======== ENTRIES PROVIDED ========

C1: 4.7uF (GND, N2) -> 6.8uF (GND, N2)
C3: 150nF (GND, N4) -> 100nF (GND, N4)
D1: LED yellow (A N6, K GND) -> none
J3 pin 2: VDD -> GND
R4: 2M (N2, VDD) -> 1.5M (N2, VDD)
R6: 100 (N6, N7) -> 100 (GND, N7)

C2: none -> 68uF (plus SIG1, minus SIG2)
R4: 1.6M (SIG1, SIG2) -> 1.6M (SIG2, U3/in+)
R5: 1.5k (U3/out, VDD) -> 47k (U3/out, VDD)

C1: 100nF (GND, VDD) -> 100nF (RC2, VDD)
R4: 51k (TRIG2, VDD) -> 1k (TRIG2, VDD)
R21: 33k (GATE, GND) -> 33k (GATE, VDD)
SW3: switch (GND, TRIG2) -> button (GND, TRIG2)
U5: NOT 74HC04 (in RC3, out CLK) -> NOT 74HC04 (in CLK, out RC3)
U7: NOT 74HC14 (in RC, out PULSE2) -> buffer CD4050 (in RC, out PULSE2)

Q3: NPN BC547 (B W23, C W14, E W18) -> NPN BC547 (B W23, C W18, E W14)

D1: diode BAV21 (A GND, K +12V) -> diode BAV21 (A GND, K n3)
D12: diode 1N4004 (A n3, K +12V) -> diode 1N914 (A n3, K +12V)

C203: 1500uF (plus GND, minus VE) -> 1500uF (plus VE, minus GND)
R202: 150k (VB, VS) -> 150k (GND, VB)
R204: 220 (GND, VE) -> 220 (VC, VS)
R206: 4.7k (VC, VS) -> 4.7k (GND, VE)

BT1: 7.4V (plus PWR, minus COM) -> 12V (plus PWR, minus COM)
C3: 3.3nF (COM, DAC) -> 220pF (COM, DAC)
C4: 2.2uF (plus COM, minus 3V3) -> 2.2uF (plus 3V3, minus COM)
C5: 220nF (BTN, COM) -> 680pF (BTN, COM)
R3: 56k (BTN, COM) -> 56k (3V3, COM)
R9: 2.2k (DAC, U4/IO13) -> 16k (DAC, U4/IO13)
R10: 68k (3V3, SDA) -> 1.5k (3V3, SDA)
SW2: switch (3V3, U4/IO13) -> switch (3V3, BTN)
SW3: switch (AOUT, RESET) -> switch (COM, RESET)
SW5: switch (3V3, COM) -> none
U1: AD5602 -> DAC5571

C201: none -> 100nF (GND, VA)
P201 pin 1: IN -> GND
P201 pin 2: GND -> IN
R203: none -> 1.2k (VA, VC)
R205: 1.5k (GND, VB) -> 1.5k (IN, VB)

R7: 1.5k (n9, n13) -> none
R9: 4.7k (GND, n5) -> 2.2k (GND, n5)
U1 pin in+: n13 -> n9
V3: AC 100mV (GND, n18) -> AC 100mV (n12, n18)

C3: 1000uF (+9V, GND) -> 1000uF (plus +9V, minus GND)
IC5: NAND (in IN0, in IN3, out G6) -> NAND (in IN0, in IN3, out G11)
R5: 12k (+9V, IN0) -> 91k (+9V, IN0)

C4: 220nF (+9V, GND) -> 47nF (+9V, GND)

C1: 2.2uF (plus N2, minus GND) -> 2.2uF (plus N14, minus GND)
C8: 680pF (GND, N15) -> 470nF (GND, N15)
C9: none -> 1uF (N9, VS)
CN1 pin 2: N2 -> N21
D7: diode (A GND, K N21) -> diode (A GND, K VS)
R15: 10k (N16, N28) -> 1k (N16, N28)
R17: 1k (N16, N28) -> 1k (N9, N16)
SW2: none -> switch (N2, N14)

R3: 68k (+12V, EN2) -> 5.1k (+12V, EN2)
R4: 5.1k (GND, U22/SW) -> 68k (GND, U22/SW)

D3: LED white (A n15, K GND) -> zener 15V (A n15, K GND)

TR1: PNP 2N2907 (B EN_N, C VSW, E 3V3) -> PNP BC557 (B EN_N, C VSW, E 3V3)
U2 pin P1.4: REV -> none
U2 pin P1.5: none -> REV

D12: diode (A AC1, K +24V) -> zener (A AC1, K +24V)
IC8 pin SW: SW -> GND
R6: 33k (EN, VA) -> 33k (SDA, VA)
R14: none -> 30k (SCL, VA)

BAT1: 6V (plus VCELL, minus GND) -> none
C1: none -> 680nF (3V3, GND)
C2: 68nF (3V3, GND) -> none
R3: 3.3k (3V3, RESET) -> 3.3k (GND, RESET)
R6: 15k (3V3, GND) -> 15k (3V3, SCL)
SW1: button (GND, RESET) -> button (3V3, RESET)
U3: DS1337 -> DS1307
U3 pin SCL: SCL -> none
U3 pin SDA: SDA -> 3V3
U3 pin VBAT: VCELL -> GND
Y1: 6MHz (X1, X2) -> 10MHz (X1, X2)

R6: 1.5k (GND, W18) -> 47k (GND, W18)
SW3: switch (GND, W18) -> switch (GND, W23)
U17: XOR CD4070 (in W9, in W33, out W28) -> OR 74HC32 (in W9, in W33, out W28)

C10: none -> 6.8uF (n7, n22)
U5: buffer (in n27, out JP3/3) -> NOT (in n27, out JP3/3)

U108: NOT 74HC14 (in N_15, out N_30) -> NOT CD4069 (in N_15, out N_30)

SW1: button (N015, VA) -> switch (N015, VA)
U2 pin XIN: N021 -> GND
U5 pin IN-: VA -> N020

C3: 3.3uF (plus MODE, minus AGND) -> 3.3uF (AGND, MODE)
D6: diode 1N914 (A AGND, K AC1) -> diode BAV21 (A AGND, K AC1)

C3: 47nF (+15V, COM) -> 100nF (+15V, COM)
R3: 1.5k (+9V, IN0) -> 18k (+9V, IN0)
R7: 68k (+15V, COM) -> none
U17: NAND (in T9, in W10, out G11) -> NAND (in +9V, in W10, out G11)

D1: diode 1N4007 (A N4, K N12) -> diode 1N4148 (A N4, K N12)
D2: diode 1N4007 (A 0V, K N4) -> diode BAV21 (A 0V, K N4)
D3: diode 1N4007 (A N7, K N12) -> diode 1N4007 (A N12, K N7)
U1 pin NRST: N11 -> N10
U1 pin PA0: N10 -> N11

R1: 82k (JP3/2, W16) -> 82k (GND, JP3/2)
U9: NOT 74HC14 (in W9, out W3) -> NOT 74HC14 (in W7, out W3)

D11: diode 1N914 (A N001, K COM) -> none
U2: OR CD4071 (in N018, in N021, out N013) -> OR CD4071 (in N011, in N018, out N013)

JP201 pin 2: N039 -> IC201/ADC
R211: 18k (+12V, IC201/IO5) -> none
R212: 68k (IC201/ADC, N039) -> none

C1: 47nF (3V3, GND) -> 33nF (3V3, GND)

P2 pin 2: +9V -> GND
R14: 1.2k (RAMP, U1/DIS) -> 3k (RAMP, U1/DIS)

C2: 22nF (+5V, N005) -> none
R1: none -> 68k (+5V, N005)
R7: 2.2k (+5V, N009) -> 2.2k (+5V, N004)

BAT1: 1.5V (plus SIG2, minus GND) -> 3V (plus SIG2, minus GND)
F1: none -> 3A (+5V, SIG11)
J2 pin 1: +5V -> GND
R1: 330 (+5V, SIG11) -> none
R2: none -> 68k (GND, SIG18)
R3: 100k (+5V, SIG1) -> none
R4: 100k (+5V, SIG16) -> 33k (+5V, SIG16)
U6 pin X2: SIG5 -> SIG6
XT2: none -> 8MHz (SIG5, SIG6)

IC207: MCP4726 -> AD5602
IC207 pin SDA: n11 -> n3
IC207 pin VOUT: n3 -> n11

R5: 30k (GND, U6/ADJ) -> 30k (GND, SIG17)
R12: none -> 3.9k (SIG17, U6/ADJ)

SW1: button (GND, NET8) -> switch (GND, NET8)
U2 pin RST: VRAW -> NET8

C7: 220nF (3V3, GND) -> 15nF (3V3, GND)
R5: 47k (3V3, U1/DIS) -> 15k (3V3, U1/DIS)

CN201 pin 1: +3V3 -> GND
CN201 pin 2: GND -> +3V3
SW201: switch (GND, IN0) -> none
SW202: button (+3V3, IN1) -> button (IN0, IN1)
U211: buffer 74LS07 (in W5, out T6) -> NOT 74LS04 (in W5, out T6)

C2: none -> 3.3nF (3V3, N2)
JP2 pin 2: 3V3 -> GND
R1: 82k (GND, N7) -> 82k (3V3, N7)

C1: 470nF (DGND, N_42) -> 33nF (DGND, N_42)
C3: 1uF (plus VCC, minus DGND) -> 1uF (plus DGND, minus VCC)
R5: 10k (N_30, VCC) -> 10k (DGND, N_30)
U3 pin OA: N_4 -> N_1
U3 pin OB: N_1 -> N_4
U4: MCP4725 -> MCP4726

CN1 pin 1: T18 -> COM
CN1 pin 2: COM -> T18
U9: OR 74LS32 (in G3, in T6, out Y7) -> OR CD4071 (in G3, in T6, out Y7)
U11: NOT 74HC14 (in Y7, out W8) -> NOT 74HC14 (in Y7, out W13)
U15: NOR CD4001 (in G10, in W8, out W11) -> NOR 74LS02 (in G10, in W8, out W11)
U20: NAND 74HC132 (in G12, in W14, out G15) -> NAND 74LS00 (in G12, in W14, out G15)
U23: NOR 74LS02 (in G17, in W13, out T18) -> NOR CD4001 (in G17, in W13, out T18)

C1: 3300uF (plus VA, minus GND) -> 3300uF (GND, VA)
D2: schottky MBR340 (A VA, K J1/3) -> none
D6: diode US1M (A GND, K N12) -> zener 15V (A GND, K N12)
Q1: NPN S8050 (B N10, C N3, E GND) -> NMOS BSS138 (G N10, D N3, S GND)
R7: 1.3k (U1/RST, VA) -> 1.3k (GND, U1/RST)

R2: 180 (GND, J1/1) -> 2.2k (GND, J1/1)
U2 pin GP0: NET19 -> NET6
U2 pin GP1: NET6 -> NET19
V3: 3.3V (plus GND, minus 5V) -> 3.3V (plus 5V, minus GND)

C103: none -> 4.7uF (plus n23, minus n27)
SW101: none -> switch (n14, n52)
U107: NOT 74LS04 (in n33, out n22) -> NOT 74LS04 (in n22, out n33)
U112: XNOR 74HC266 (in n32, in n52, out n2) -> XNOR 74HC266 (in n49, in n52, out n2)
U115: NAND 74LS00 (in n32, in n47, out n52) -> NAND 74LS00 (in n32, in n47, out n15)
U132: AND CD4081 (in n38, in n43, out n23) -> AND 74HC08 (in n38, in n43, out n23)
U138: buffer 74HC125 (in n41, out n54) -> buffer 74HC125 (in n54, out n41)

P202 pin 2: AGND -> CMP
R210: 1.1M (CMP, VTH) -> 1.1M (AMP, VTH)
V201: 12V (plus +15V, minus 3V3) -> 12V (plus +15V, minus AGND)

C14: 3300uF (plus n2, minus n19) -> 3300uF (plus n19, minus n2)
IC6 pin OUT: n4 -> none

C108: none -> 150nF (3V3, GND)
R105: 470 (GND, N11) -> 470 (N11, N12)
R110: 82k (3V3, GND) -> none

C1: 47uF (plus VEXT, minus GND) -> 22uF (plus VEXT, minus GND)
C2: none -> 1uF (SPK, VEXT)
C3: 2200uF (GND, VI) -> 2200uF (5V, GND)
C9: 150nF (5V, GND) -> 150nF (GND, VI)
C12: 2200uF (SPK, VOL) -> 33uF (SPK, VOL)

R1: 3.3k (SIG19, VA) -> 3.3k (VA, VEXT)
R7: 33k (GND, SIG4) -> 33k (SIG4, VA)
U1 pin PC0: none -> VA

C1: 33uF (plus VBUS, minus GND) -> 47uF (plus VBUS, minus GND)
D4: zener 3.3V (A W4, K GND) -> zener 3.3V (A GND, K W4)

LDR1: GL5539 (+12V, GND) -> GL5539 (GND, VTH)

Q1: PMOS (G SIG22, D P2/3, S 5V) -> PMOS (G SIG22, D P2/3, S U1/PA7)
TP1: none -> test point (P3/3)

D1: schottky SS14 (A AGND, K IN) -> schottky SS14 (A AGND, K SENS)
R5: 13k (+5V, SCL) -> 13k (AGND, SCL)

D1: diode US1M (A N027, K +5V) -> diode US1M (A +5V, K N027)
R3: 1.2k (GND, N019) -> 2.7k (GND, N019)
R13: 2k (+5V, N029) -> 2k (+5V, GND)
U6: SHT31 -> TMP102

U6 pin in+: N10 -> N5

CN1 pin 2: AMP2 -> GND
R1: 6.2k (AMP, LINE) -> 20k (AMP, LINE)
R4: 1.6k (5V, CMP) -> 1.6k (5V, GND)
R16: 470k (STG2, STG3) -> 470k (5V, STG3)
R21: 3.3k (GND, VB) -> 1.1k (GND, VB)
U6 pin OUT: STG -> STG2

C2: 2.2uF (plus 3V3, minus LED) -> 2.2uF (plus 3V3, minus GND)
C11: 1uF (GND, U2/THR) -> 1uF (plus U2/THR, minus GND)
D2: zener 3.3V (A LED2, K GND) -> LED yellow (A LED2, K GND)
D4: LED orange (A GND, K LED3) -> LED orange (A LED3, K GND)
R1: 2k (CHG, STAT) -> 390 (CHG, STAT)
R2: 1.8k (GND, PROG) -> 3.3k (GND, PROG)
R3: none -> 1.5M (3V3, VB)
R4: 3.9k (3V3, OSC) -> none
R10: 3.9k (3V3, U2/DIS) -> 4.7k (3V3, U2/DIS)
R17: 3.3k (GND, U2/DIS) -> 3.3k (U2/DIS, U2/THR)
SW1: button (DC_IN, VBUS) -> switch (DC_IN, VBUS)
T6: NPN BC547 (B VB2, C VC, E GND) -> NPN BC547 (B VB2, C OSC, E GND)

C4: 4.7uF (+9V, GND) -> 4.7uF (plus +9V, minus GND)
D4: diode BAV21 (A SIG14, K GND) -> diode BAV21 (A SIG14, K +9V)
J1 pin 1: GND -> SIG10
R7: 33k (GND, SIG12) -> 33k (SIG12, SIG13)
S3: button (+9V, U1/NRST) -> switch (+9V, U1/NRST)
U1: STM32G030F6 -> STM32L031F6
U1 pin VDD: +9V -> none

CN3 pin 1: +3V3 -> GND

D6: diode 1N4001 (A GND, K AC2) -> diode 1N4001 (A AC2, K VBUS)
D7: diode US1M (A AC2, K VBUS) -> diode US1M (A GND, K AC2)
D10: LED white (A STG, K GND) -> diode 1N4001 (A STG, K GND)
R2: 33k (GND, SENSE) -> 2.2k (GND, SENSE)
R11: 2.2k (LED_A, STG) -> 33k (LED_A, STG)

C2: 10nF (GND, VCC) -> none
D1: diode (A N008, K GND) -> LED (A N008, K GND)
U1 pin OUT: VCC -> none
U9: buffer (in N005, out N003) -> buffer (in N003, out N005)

========

> _EXERCISE BRIEF_
In the entries, the line containing "R7: 33k (GND, SIG12) -> 33k (SIG12, SIG13)" and every line after it through the last are to be duplicated exactly, and no other line is to be included.

> _SOLUTION FOR THIS EXERCISE_
R7: 33k (GND, SIG12) -> 33k (SIG12, SIG13)
S3: button (+9V, U1/NRST) -> switch (+9V, U1/NRST)
U1: STM32G030F6 -> STM32L031F6
U1 pin VDD: +9V -> none

CN3 pin 1: +3V3 -> GND

D6: diode 1N4001 (A GND, K AC2) -> diode 1N4001 (A AC2, K VBUS)
D7: diode US1M (A AC2, K VBUS) -> diode US1M (A GND, K AC2)
D10: LED white (A STG, K GND) -> diode 1N4001 (A STG, K GND)
R2: 33k (GND, SENSE) -> 2.2k (GND, SENSE)
R11: 2.2k (LED_A, STG) -> 33k (LED_A, STG)

C2: 10nF (GND, VCC) -> none
D1: diode (A N008, K GND) -> LED (A N008, K GND)
U1 pin OUT: VCC -> none
U9: buffer (in N005, out N003) -> buffer (in N003, out N005)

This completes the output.